- _Brief_
For the records below, please print exactly and only the lines from the one with "BT1: 3.7V (plus" down to the one with "D6: diode (A N_24, K N_29) -> none", both ends included, omitting the pictures.

(Collection entries)
━━━━━━━━━━

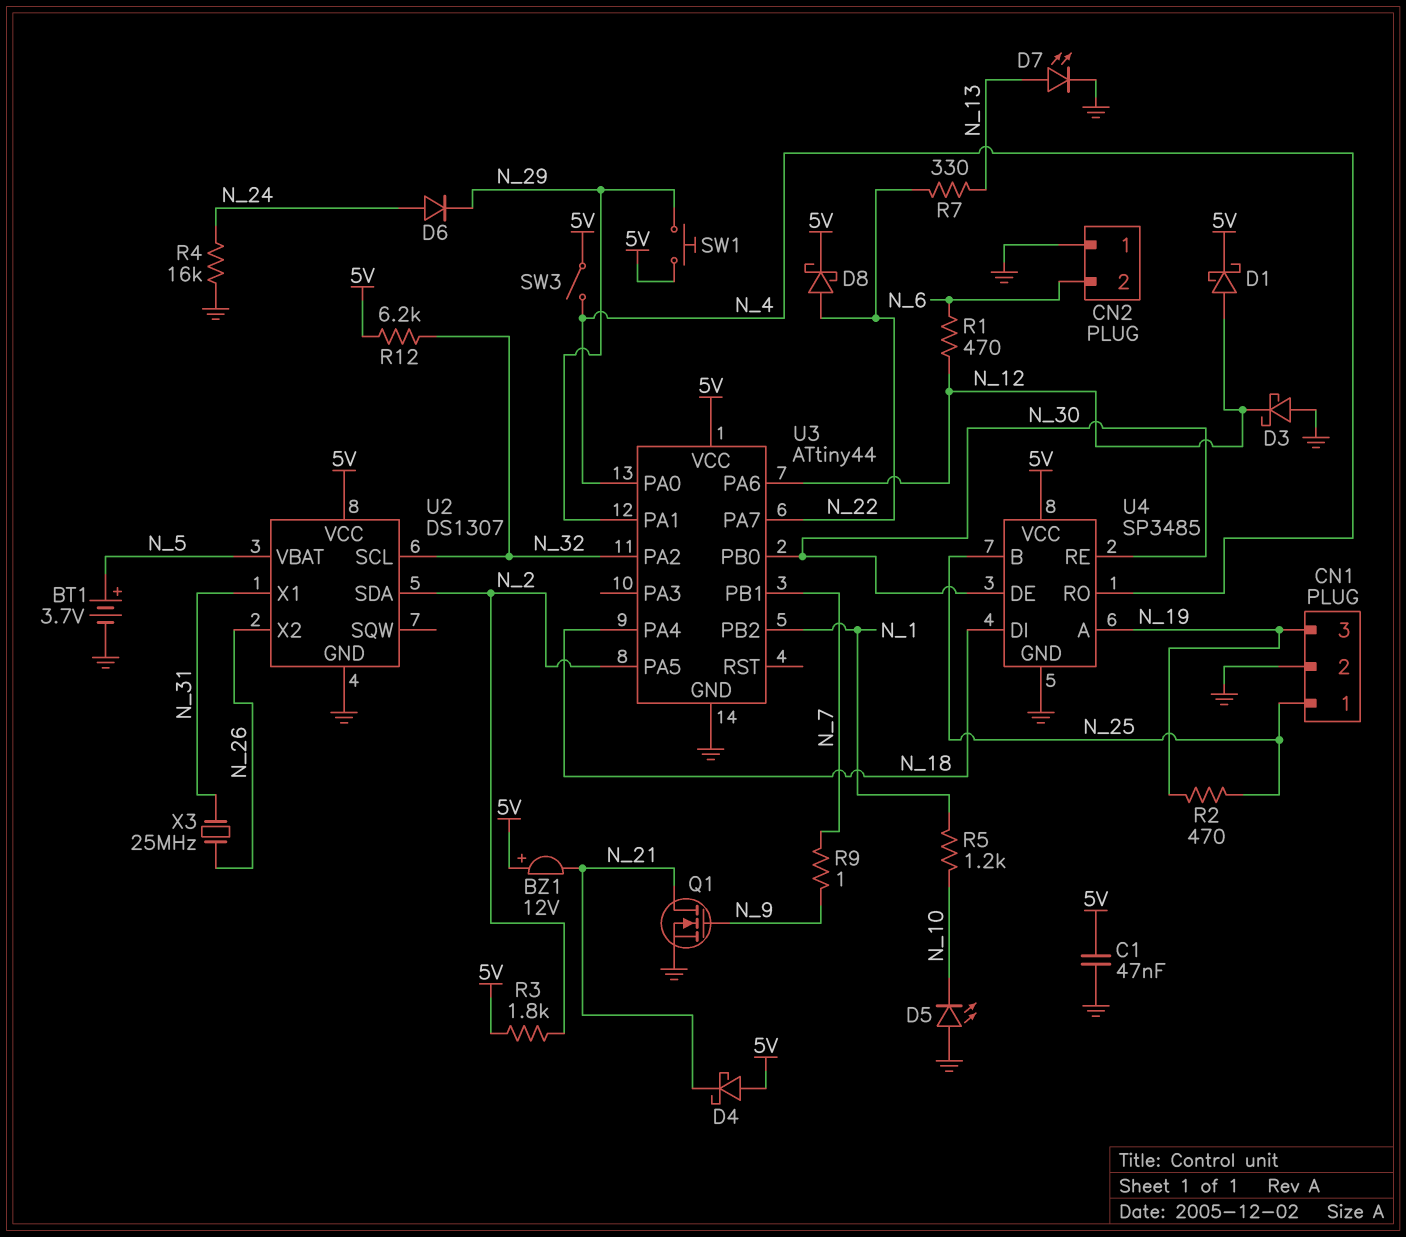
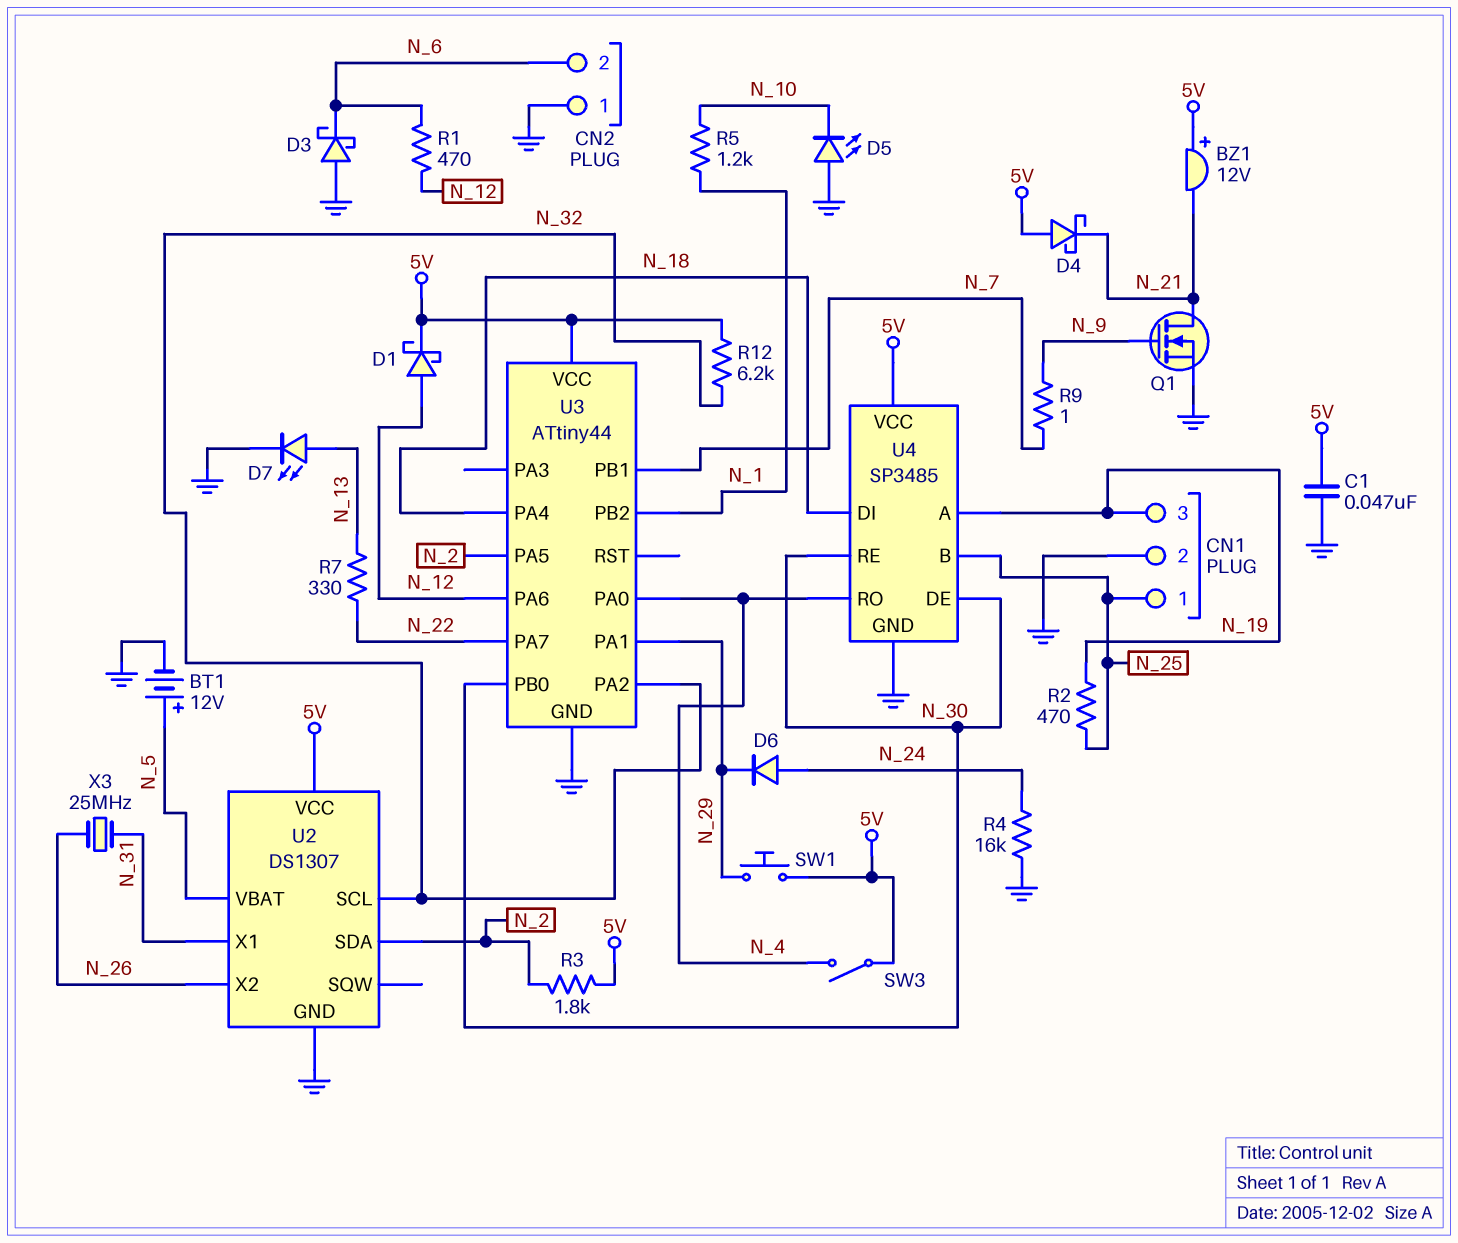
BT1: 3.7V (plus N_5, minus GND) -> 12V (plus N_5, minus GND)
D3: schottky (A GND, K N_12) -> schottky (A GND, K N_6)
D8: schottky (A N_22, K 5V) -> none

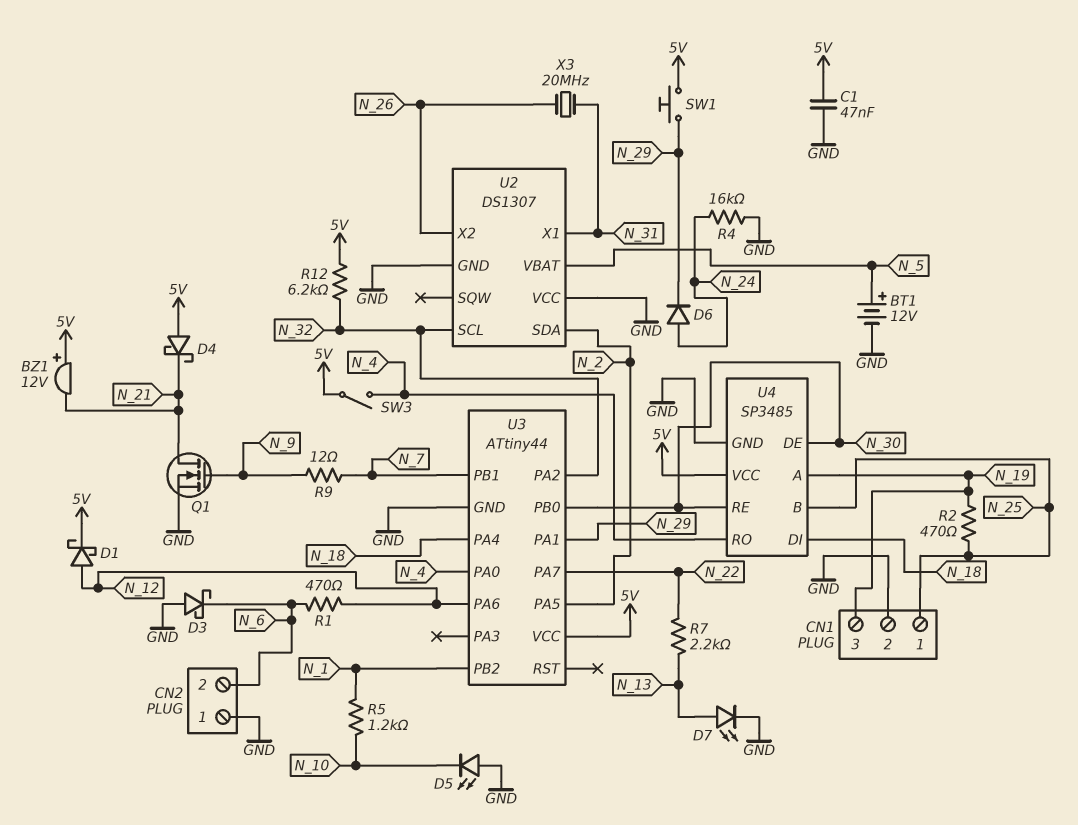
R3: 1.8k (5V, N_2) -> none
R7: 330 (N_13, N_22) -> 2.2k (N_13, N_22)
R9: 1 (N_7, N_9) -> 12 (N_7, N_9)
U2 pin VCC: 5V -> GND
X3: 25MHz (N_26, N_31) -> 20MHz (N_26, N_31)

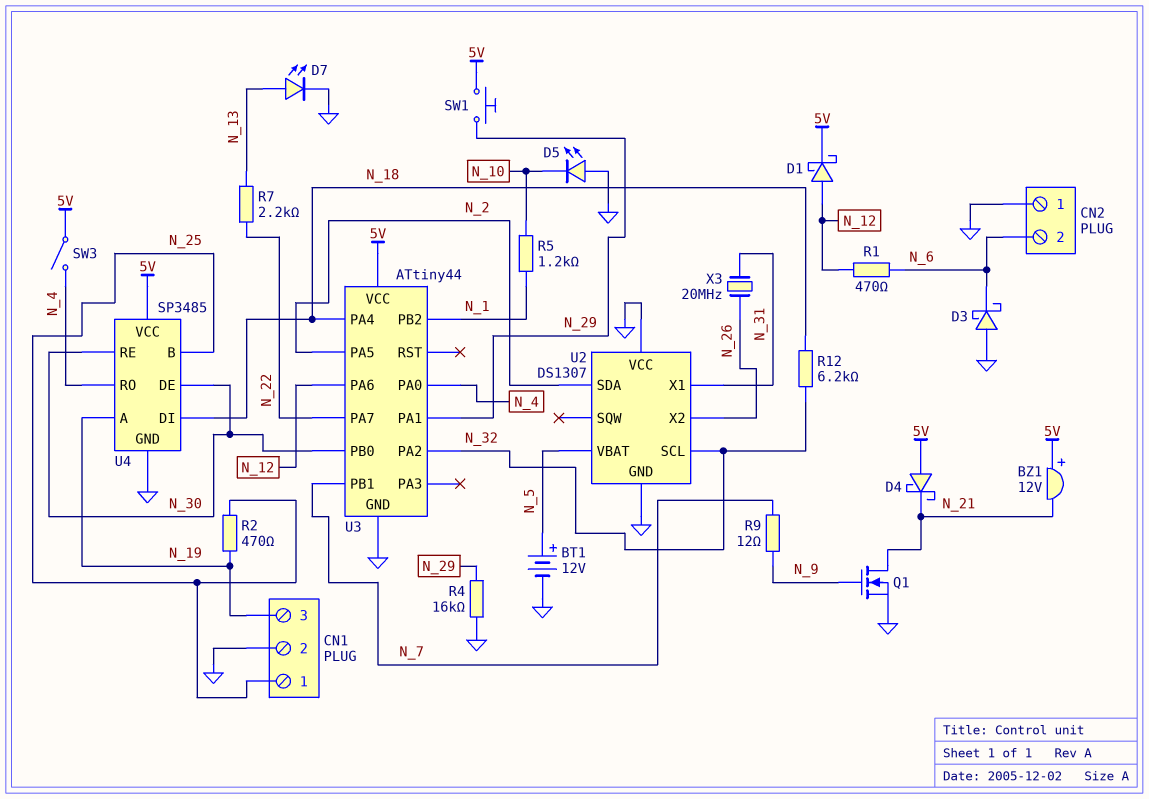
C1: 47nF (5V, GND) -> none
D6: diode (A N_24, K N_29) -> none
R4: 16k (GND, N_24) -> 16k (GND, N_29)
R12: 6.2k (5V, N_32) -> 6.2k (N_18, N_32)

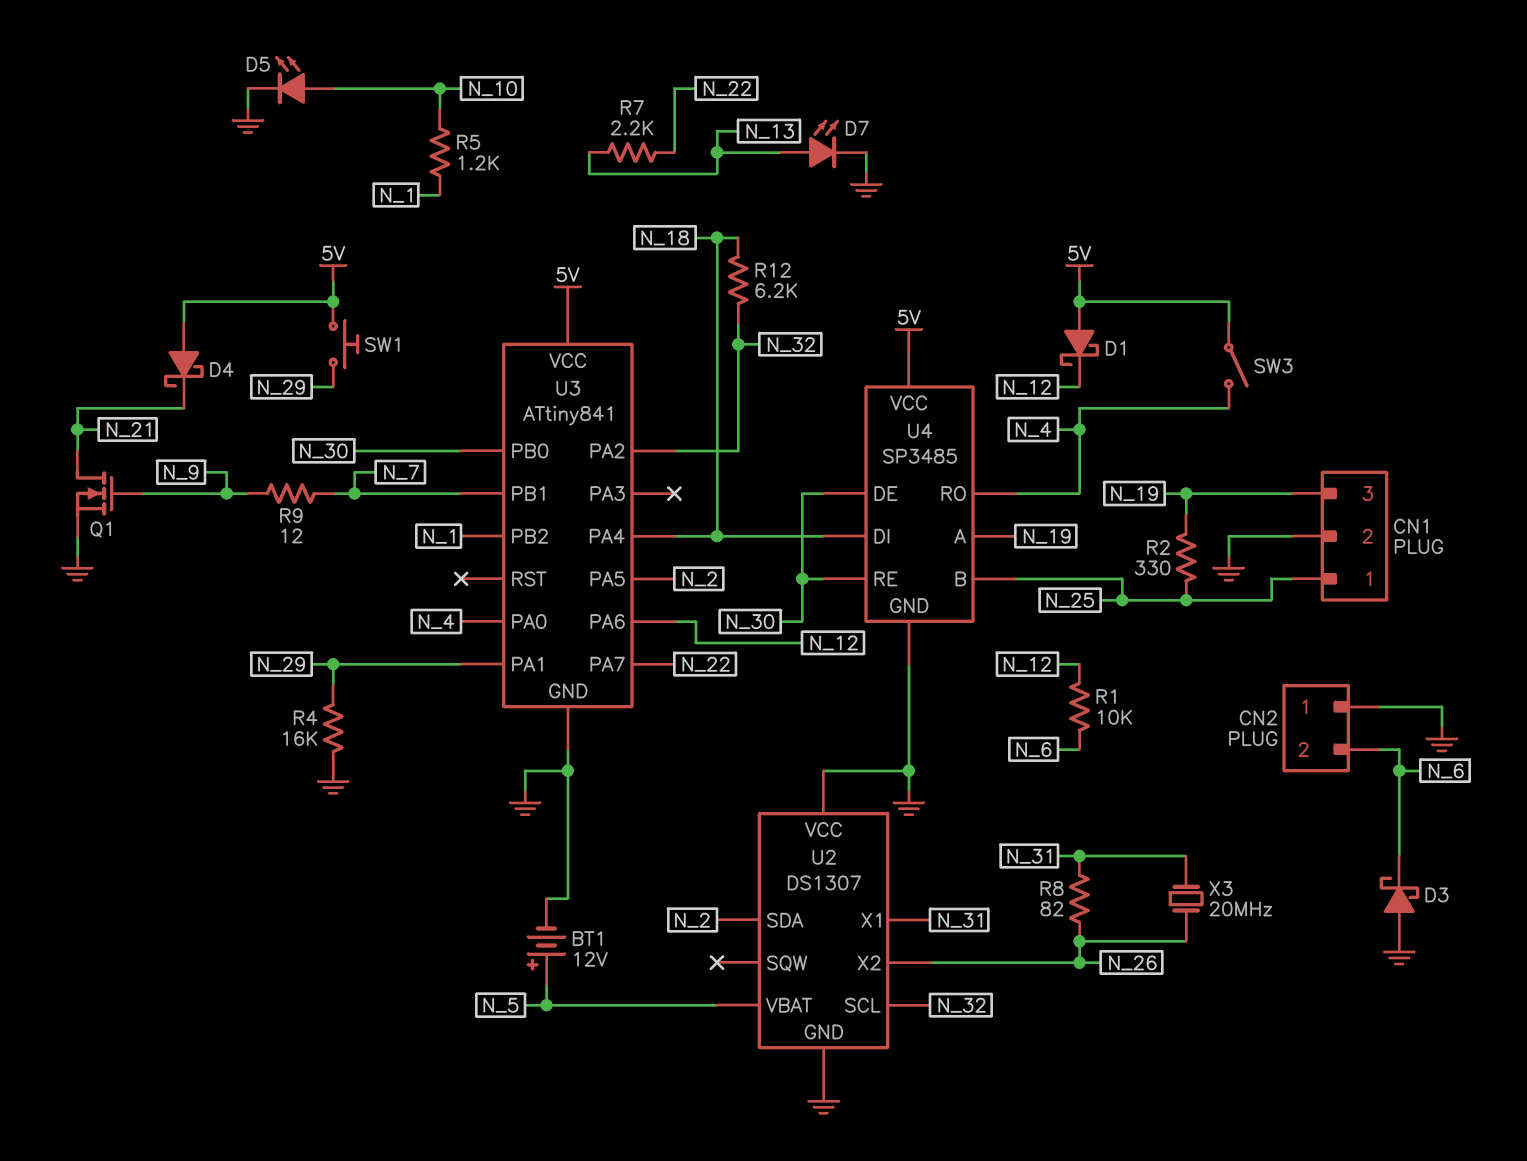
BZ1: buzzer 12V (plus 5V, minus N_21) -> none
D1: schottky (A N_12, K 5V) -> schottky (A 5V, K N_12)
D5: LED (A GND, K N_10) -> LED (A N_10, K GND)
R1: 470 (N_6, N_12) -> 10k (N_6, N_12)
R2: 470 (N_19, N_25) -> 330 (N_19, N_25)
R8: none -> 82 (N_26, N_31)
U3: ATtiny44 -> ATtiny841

━━━━━━━━━━

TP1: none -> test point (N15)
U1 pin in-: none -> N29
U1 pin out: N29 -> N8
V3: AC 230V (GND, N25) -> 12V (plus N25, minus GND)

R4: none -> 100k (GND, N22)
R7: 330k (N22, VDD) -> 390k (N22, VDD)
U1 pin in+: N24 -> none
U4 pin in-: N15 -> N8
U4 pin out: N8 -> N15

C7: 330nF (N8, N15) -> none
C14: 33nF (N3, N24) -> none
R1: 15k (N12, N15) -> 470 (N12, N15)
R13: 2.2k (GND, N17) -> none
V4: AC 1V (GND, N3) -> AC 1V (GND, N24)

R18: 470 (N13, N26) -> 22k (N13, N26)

━━━━━━━━━━

- _Result for this exercise_
BT1: 3.7V (plus N_5, minus GND) -> 12V (plus N_5, minus GND)
D3: schottky (A GND, K N_12) -> schottky (A GND, K N_6)
D8: schottky (A N_22, K 5V) -> none

R3: 1.8k (5V, N_2) -> none
R7: 330 (N_13, N_22) -> 2.2k (N_13, N_22)
R9: 1 (N_7, N_9) -> 12 (N_7, N_9)
U2 pin VCC: 5V -> GND
X3: 25MHz (N_26, N_31) -> 20MHz (N_26, N_31)

C1: 47nF (5V, GND) -> none
D6: diode (A N_24, K N_29) -> none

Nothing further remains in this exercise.